**Problem**
Nothing past the line containing "none -> lime brick F2:F4 level 1" belongs in the output. Copy exactly every line of the data below from the first up to and including it.

Data for processing section start

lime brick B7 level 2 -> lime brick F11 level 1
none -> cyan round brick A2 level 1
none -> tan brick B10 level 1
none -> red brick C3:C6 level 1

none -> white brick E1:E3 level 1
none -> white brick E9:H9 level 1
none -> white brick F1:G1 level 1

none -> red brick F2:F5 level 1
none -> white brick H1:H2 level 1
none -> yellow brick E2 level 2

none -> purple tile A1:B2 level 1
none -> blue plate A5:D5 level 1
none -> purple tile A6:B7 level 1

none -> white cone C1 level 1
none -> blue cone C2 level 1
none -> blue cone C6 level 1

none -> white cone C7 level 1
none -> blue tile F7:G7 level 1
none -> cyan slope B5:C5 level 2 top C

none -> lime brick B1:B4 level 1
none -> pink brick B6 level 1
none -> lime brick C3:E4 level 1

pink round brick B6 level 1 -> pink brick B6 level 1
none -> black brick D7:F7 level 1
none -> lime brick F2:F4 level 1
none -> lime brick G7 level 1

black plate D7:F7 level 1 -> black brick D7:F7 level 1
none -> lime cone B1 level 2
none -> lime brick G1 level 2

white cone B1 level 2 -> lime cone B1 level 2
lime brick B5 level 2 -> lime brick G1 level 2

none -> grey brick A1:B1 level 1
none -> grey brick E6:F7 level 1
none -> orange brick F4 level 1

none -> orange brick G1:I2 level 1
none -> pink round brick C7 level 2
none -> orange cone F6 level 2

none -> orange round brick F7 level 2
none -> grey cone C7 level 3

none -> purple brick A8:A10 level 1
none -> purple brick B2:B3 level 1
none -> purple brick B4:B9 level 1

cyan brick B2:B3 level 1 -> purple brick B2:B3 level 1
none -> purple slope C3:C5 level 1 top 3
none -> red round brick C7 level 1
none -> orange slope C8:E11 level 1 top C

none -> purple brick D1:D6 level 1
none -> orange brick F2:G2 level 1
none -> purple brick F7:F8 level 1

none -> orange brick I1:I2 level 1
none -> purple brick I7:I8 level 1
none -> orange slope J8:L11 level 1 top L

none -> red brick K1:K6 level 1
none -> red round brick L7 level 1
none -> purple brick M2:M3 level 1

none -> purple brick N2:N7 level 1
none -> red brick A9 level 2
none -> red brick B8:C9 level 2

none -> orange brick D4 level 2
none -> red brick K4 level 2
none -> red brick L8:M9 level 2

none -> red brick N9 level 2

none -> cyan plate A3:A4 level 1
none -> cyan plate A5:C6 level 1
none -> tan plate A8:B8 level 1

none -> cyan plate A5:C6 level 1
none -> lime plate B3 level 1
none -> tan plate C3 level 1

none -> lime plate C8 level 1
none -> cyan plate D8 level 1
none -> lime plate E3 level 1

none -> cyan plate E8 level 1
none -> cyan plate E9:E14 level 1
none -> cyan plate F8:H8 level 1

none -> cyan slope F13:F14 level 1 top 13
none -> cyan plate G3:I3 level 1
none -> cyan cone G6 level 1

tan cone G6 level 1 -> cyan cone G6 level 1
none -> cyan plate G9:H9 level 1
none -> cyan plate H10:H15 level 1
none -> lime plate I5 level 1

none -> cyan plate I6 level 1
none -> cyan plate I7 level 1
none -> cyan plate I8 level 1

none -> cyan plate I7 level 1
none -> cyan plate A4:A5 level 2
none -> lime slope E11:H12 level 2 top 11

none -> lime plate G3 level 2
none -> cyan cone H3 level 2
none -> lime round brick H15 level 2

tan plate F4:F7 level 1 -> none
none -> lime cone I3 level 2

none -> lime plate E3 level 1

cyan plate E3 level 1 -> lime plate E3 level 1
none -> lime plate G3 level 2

Data for processing section end

**Problem solution**
lime brick B7 level 2 -> lime brick F11 level 1
none -> cyan round brick A2 level 1
none -> tan brick B10 level 1
none -> red brick C3:C6 level 1

none -> white brick E1:E3 level 1
none -> white brick E9:H9 level 1
none -> white brick F1:G1 level 1

none -> red brick F2:F5 level 1
none -> white brick H1:H2 level 1
none -> yellow brick E2 level 2

none -> purple tile A1:B2 level 1
none -> blue plate A5:D5 level 1
none -> purple tile A6:B7 level 1

none -> white cone C1 level 1
none -> blue cone C2 level 1
none -> blue cone C6 level 1

none -> white cone C7 level 1
none -> blue tile F7:G7 level 1
none -> cyan slope B5:C5 level 2 top C

none -> lime brick B1:B4 level 1
none -> pink brick B6 level 1
none -> lime brick C3:E4 level 1

pink round brick B6 level 1 -> pink brick B6 level 1
none -> black brick D7:F7 level 1
none -> lime brick F2:F4 level 1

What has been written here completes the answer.